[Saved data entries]
§ §

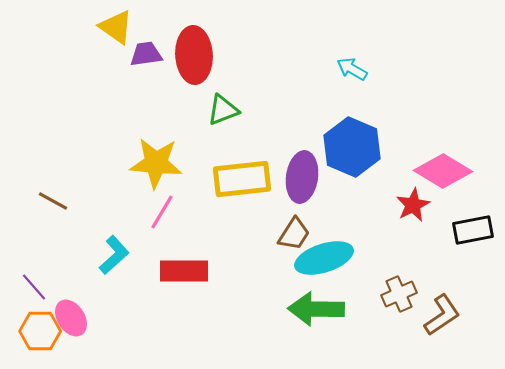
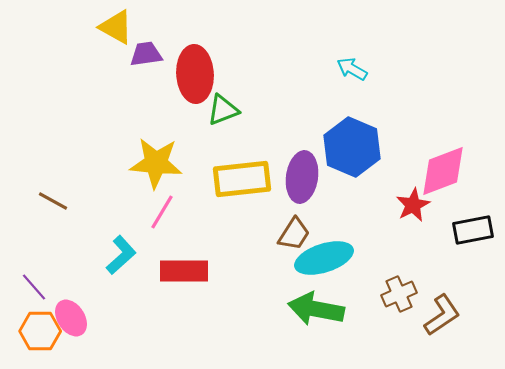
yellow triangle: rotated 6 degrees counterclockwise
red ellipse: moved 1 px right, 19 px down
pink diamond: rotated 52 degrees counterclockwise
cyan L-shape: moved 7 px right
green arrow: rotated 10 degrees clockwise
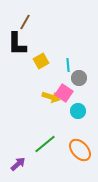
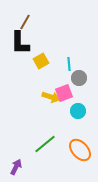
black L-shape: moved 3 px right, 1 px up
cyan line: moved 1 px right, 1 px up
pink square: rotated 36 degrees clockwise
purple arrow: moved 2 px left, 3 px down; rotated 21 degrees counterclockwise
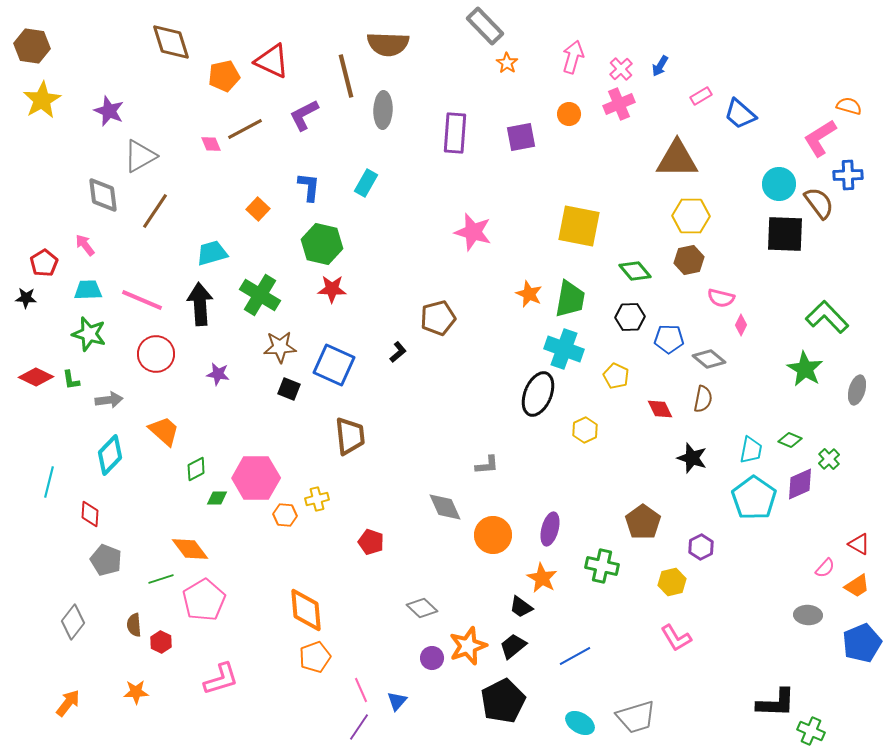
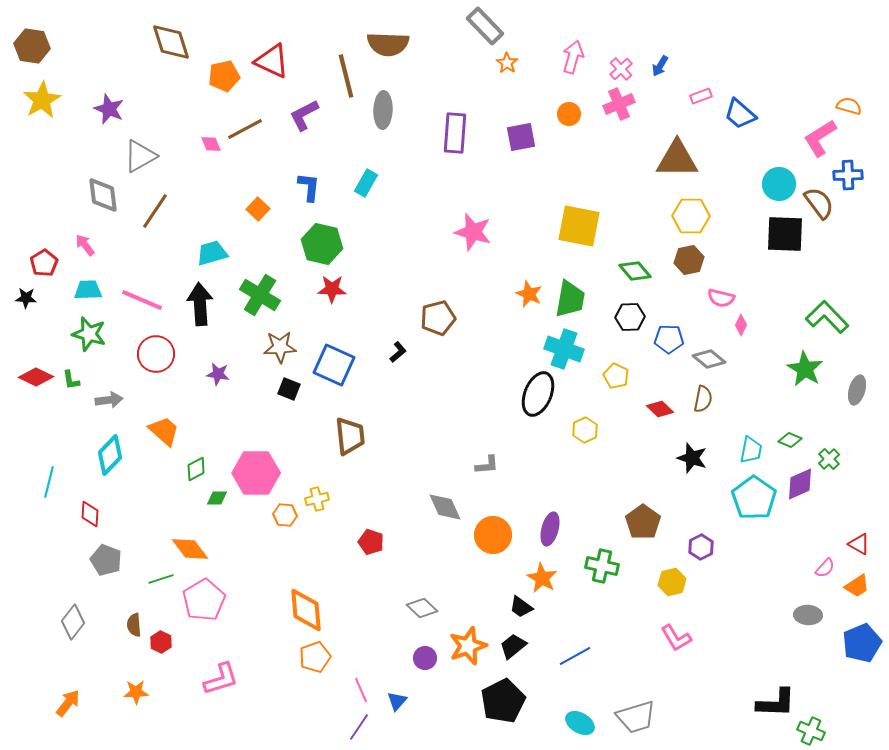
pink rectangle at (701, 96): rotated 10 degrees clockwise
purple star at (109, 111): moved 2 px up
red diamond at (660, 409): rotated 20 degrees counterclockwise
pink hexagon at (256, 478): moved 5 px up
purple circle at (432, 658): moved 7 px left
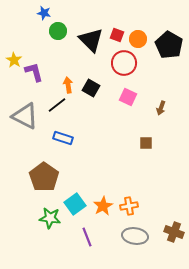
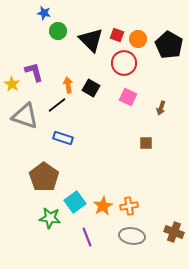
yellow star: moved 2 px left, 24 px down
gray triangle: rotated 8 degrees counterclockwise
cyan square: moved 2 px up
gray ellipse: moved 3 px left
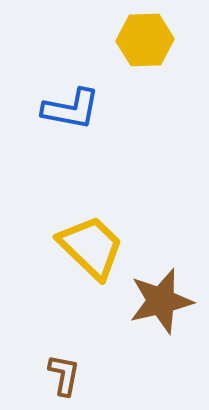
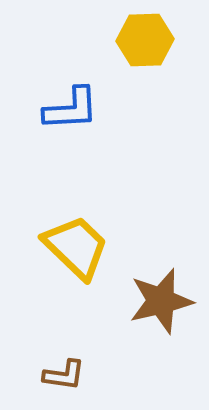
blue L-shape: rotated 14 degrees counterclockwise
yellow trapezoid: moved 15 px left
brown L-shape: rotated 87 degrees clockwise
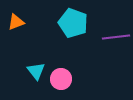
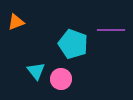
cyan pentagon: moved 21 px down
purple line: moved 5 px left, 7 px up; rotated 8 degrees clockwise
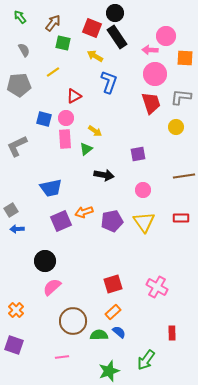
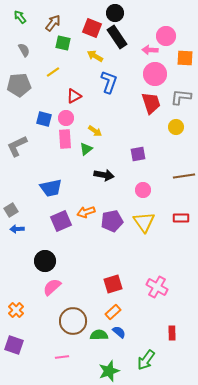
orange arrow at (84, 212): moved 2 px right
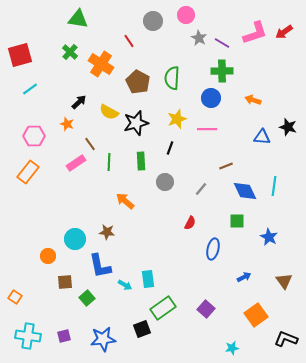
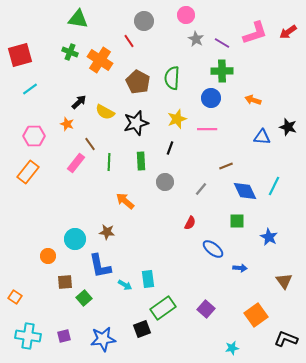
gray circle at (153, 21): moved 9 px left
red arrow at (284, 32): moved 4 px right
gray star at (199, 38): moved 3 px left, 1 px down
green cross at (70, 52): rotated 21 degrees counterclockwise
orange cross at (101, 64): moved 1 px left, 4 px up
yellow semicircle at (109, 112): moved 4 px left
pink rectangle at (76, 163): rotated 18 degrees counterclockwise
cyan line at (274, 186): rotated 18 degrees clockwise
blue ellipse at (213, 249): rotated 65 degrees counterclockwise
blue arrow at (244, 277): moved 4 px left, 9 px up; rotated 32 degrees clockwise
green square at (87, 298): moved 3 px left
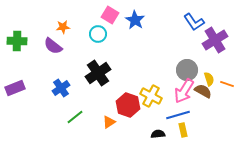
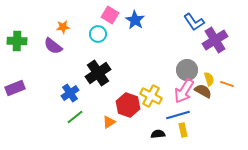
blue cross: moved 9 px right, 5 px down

§ §

| TASK PROMPT |
No pictures should appear in the copy, which holds exactly the lines from the first line of the data through the line with "gray star at" and nothing else.

| ANSWER SECTION |
yellow triangle: rotated 6 degrees counterclockwise
red ellipse: moved 1 px right, 19 px down
pink diamond: rotated 52 degrees counterclockwise
cyan L-shape: moved 7 px right
green arrow: rotated 10 degrees clockwise
black L-shape: moved 3 px right, 1 px up
cyan line: moved 1 px right, 1 px up
pink square: rotated 36 degrees clockwise
purple arrow: moved 2 px left, 3 px down; rotated 21 degrees counterclockwise
pink rectangle at (701, 96): rotated 10 degrees clockwise
purple star at (109, 111): moved 2 px up
red diamond at (660, 409): rotated 20 degrees counterclockwise
pink hexagon at (256, 478): moved 5 px up
purple circle at (432, 658): moved 7 px left
yellow star: moved 2 px left, 24 px down
gray triangle: rotated 8 degrees counterclockwise
cyan square: moved 2 px up
gray ellipse: moved 3 px left
blue L-shape: rotated 14 degrees counterclockwise
yellow trapezoid: moved 15 px left
brown L-shape: rotated 87 degrees clockwise
cyan pentagon: moved 21 px down
purple line: moved 5 px left, 7 px up; rotated 8 degrees clockwise
orange arrow at (84, 212): moved 2 px right
gray circle at (153, 21): moved 9 px left
red arrow at (284, 32): moved 4 px right
gray star at (199, 38): moved 3 px left, 1 px down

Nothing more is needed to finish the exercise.